#### [ACTION ITEM]
There are pictures in the records below; leave them out and set down exactly the lines from the one holding "black cross: (102, 530)" through the one holding "pink rectangle: (75, 133) -> (46, 108), moved".

#### [DATASET CONTENT]

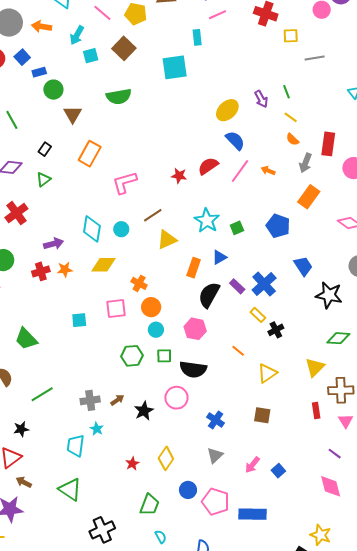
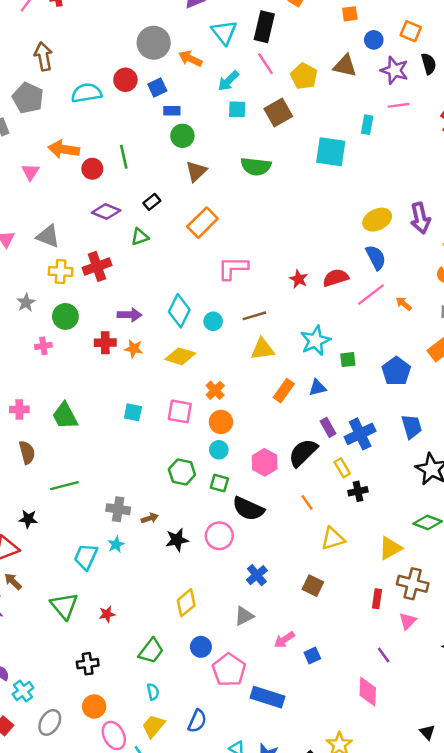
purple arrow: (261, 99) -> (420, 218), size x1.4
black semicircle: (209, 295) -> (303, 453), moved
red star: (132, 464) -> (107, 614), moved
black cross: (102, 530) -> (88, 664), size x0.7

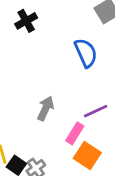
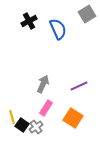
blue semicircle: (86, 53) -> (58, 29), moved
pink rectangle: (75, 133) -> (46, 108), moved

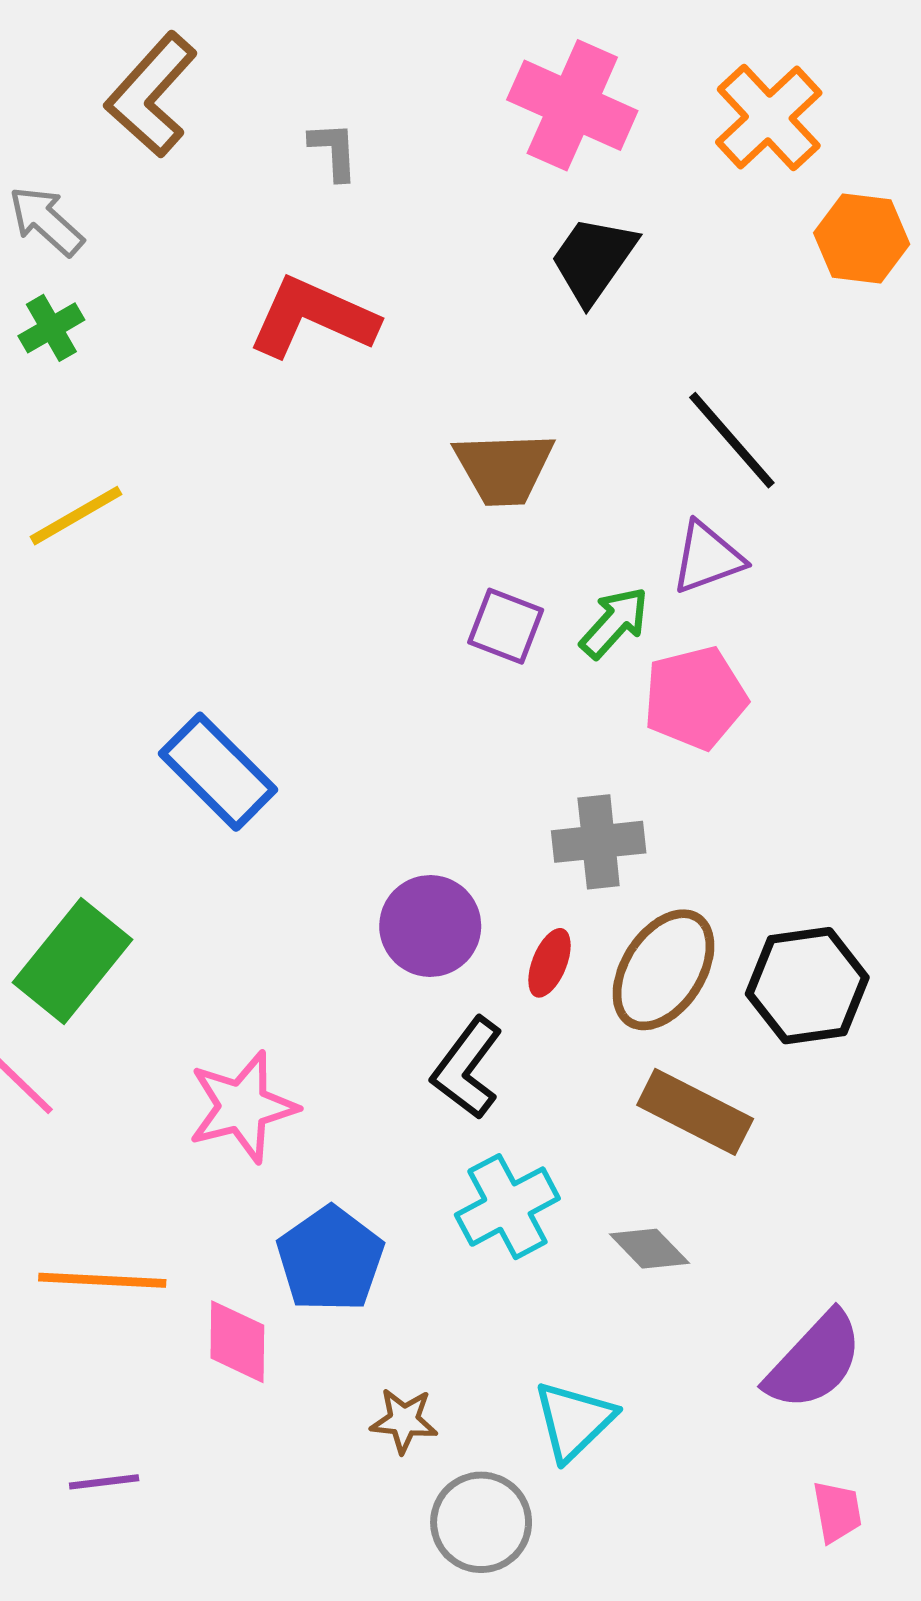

--

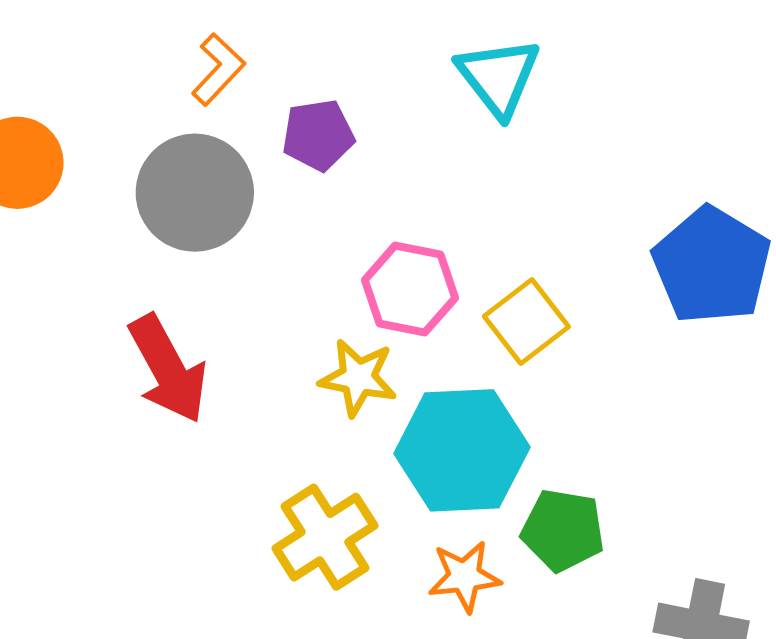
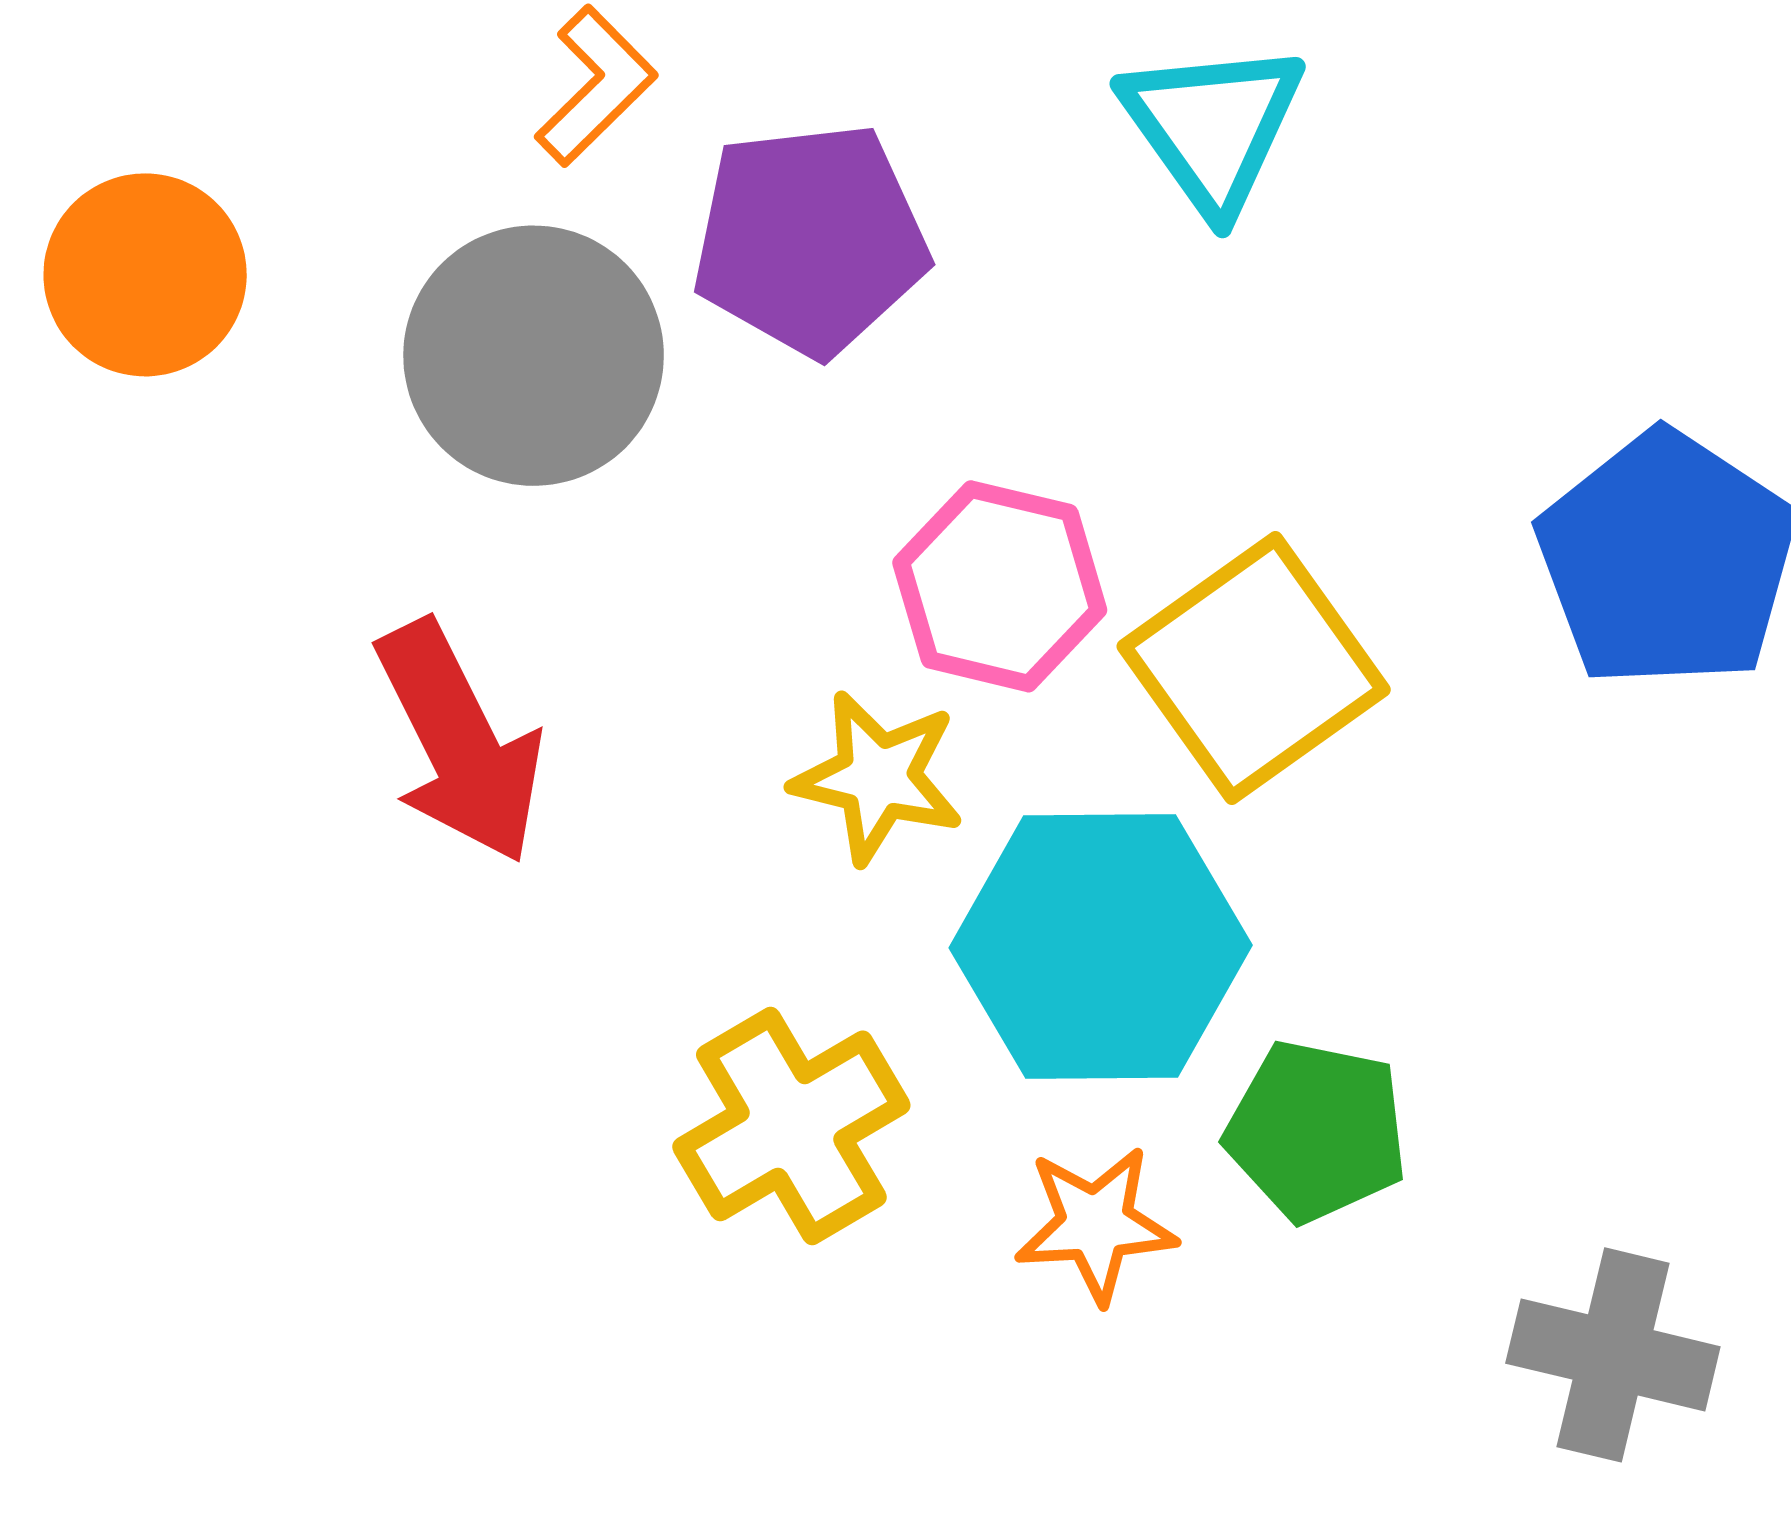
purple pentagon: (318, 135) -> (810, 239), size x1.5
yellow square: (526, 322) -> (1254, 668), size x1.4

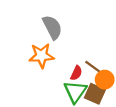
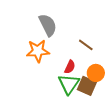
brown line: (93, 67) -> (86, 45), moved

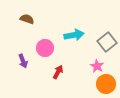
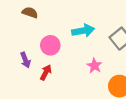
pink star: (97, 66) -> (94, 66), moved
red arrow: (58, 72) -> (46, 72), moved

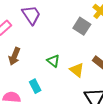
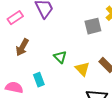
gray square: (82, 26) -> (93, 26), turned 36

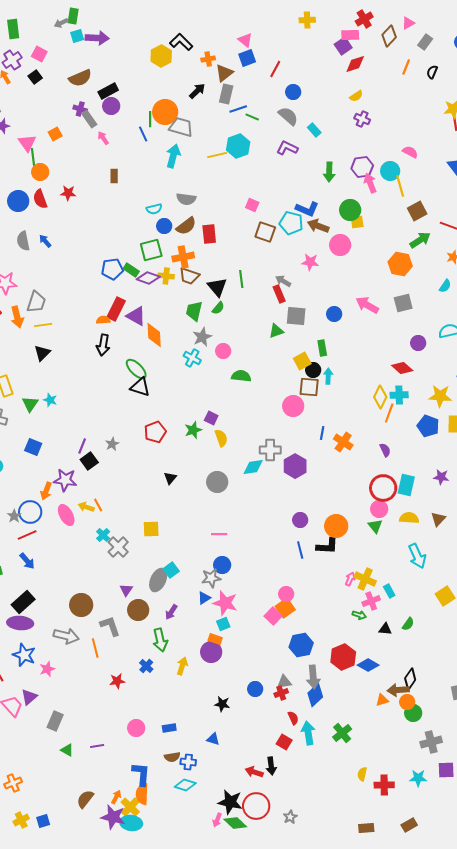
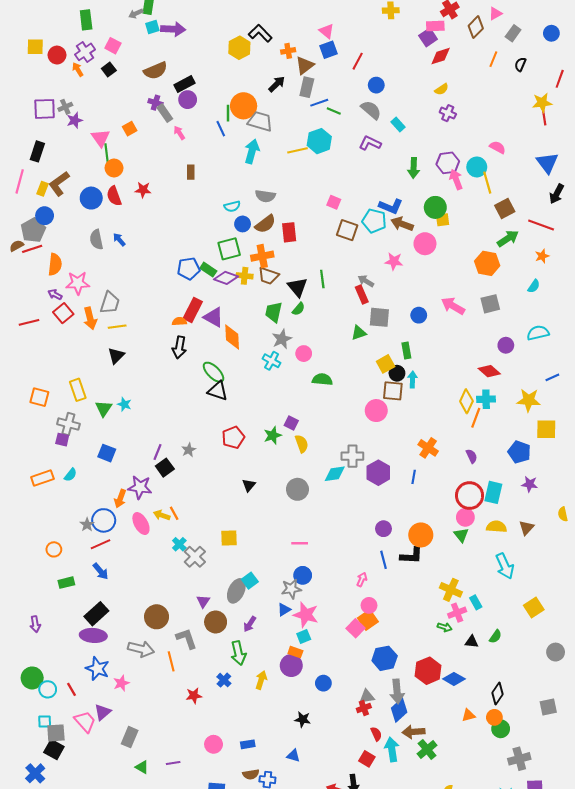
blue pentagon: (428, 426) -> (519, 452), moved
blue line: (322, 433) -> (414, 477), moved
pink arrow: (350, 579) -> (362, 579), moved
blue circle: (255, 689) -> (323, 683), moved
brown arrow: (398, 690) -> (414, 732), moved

#### [EXERCISE RESPONSE]
black cross: (102, 530) -> (88, 664), size x0.7

blue semicircle: (86, 53) -> (58, 29), moved
pink rectangle: (75, 133) -> (46, 108), moved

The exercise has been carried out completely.